Stored entries

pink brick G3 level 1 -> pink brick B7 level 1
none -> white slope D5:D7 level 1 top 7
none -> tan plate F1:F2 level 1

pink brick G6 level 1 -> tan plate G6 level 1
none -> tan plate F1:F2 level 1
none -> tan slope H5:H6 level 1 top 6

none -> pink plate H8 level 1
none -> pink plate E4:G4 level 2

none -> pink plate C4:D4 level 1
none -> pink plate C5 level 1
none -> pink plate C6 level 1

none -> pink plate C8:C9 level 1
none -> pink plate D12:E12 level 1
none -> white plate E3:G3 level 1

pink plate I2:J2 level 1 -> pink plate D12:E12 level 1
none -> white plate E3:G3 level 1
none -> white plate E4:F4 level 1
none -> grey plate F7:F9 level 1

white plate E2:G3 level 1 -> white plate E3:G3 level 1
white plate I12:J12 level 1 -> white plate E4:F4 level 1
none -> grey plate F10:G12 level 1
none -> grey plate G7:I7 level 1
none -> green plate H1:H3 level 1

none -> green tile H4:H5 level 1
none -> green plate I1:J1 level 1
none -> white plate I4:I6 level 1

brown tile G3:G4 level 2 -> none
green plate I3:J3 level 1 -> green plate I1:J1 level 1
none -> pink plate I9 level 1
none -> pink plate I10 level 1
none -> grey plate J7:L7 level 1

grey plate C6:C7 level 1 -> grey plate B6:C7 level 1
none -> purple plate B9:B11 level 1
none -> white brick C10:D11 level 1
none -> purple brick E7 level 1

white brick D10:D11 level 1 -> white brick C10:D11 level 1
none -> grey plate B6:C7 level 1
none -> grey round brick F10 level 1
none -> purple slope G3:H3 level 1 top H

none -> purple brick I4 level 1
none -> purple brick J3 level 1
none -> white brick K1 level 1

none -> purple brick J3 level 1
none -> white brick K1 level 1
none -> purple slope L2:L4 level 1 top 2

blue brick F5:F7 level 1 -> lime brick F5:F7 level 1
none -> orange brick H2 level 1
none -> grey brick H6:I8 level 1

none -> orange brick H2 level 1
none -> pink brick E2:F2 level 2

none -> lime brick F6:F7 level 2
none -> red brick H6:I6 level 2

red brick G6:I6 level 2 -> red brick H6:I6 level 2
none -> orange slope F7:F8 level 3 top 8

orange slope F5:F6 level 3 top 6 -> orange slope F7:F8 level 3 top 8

Description of the task: Produce a word-for-word restatement of all the records.

Output:
pink brick G3 level 1 -> pink brick B7 level 1
none -> white slope D5:D7 level 1 top 7
none -> tan plate F1:F2 level 1

pink brick G6 level 1 -> tan plate G6 level 1
none -> tan plate F1:F2 level 1
none -> tan slope H5:H6 level 1 top 6

none -> pink plate H8 level 1
none -> pink plate E4:G4 level 2

none -> pink plate C4:D4 level 1
none -> pink plate C5 level 1
none -> pink plate C6 level 1

none -> pink plate C8:C9 level 1
none -> pink plate D12:E12 level 1
none -> white plate E3:G3 level 1

pink plate I2:J2 level 1 -> pink plate D12:E12 level 1
none -> white plate E3:G3 level 1
none -> white plate E4:F4 level 1
none -> grey plate F7:F9 level 1

white plate E2:G3 level 1 -> white plate E3:G3 level 1
white plate I12:J12 level 1 -> white plate E4:F4 level 1
none -> grey plate F10:G12 level 1
none -> grey plate G7:I7 level 1
none -> green plate H1:H3 level 1

none -> green tile H4:H5 level 1
none -> green plate I1:J1 level 1
none -> white plate I4:I6 level 1

brown tile G3:G4 level 2 -> none
green plate I3:J3 level 1 -> green plate I1:J1 level 1
none -> pink plate I9 level 1
none -> pink plate I10 level 1
none -> grey plate J7:L7 level 1

grey plate C6:C7 level 1 -> grey plate B6:C7 level 1
none -> purple plate B9:B11 level 1
none -> white brick C10:D11 level 1
none -> purple brick E7 level 1

white brick D10:D11 level 1 -> white brick C10:D11 level 1
none -> grey plate B6:C7 level 1
none -> grey round brick F10 level 1
none -> purple slope G3:H3 level 1 top H

none -> purple brick I4 level 1
none -> purple brick J3 level 1
none -> white brick K1 level 1

none -> purple brick J3 level 1
none -> white brick K1 level 1
none -> purple slope L2:L4 level 1 top 2

blue brick F5:F7 level 1 -> lime brick F5:F7 level 1
none -> orange brick H2 level 1
none -> grey brick H6:I8 level 1

none -> orange brick H2 level 1
none -> pink brick E2:F2 level 2

none -> lime brick F6:F7 level 2
none -> red brick H6:I6 level 2

red brick G6:I6 level 2 -> red brick H6:I6 level 2
none -> orange slope F7:F8 level 3 top 8

orange slope F5:F6 level 3 top 6 -> orange slope F7:F8 level 3 top 8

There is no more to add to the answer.